What the task asks:
Once you reach the line containing "cyan 2x3 slope [198,279,357,390]" in the entries below, write out that line and each one after it down to the line containing "pink 1x1 plate [264,319,313,363] -> none", exactly and with nothing added.

The data: Begin

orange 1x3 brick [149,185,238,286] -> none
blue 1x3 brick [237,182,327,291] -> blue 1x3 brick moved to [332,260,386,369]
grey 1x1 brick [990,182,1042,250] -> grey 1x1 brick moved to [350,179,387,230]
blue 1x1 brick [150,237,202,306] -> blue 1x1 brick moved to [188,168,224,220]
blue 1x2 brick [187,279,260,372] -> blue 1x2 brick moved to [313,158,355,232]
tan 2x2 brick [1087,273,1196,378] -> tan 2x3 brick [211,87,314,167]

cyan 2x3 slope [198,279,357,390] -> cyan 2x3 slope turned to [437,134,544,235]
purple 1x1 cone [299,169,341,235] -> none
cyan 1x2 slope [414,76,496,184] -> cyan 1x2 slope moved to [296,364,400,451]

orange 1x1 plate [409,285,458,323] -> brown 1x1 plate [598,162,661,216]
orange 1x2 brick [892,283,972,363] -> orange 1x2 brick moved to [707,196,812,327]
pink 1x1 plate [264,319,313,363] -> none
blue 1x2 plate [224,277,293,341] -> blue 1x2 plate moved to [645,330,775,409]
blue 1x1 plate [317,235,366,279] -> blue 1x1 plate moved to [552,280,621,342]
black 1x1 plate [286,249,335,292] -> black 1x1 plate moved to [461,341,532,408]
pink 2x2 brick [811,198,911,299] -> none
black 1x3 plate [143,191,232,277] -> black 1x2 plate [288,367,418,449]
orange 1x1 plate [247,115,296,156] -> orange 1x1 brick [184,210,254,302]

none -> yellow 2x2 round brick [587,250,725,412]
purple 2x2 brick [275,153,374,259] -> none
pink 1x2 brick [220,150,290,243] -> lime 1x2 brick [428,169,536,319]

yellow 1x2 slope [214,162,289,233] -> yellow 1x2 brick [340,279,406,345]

The data: End

Response box:
cyan 2x3 slope [198,279,357,390] -> cyan 2x3 slope turned to [437,134,544,235]
purple 1x1 cone [299,169,341,235] -> none
cyan 1x2 slope [414,76,496,184] -> cyan 1x2 slope moved to [296,364,400,451]

orange 1x1 plate [409,285,458,323] -> brown 1x1 plate [598,162,661,216]
orange 1x2 brick [892,283,972,363] -> orange 1x2 brick moved to [707,196,812,327]
pink 1x1 plate [264,319,313,363] -> none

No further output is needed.